Required work:
Leave out the pictures and copy every record exactly.

────────────────────

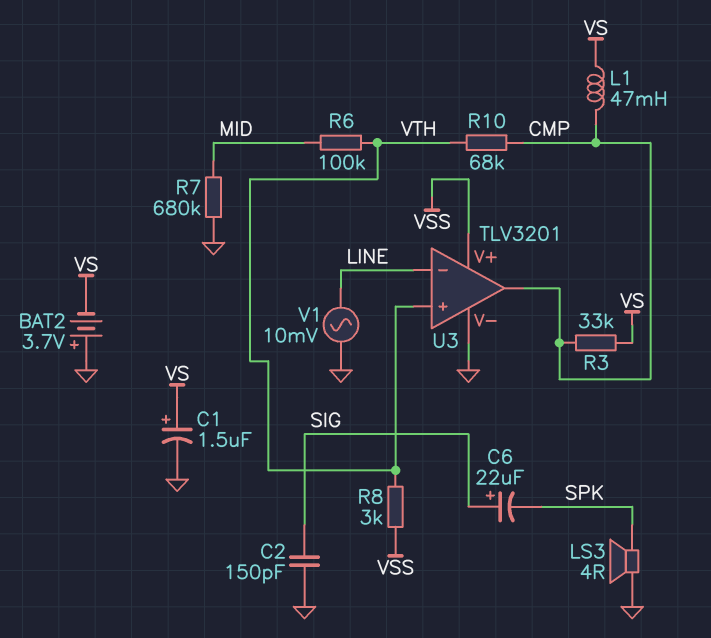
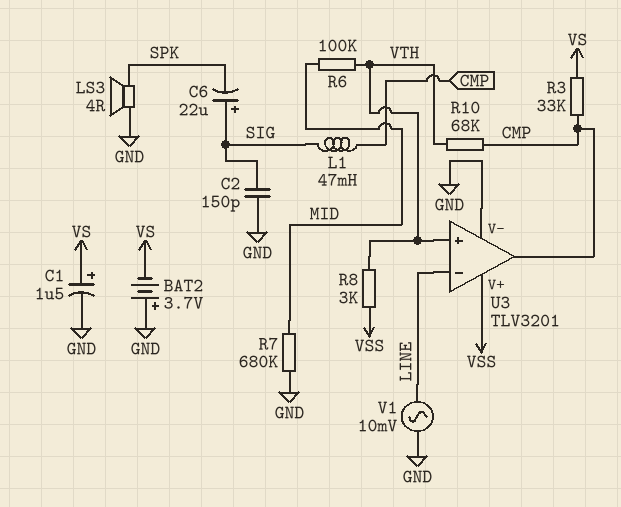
L1: 47mH (CMP, VS) -> 47mH (CMP, SIG)

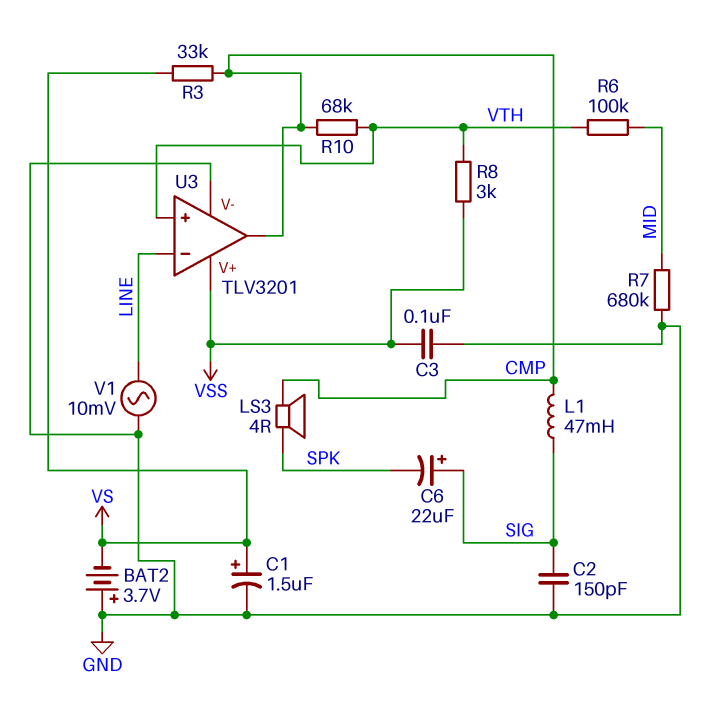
C3: none -> 100nF (GND, VSS)
LS3: speaker 4R (GND, SPK) -> speaker 4R (CMP, SPK)

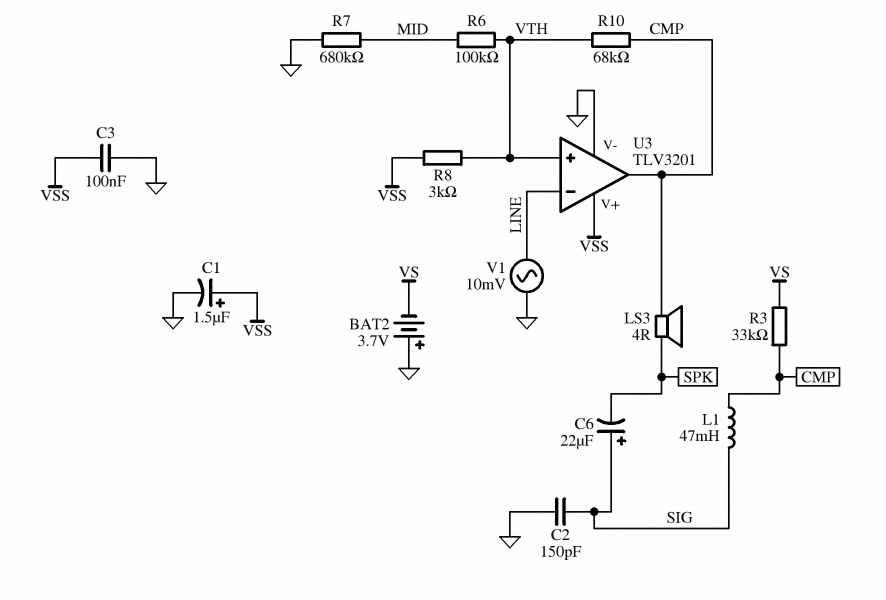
C1: 1.5uF (plus VS, minus GND) -> 1.5uF (plus VSS, minus GND)

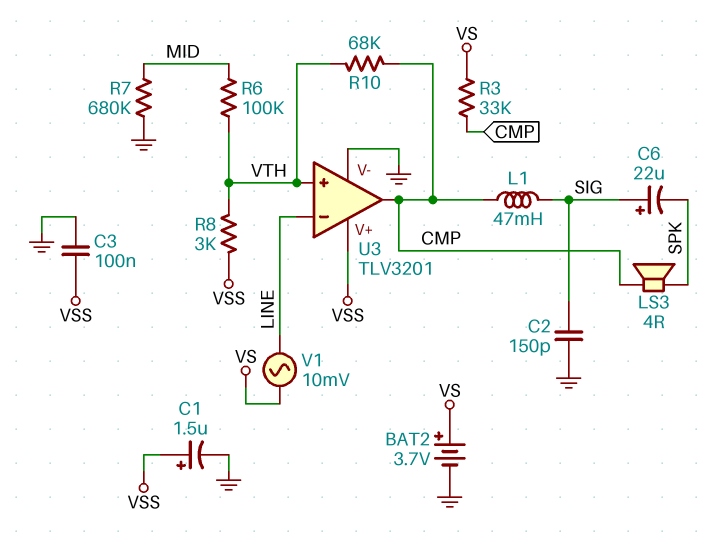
BAT2: 3.7V (plus GND, minus VS) -> 3.7V (plus VS, minus GND)
V1: AC 10mV (GND, LINE) -> AC 10mV (LINE, VS)

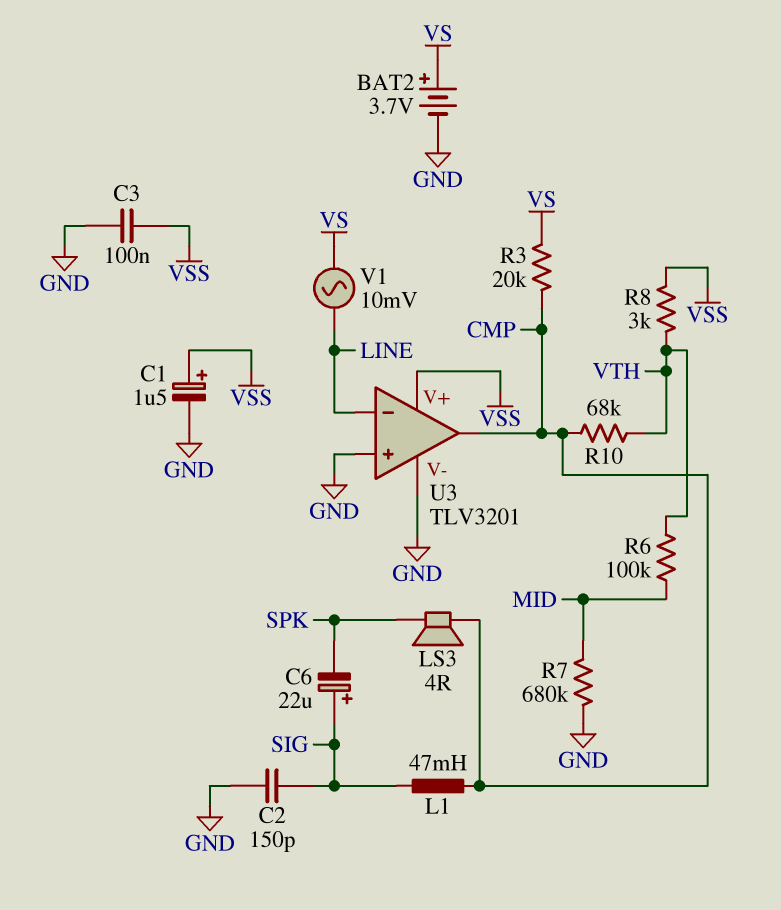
R3: 33k (CMP, VS) -> 20k (CMP, VS)
U3 pin in+: VTH -> GND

────────────────────

Task response:
L1: 47mH (CMP, VS) -> 47mH (CMP, SIG)

C3: none -> 100nF (GND, VSS)
LS3: speaker 4R (GND, SPK) -> speaker 4R (CMP, SPK)

C1: 1.5uF (plus VS, minus GND) -> 1.5uF (plus VSS, minus GND)

BAT2: 3.7V (plus GND, minus VS) -> 3.7V (plus VS, minus GND)
V1: AC 10mV (GND, LINE) -> AC 10mV (LINE, VS)

R3: 33k (CMP, VS) -> 20k (CMP, VS)
U3 pin in+: VTH -> GND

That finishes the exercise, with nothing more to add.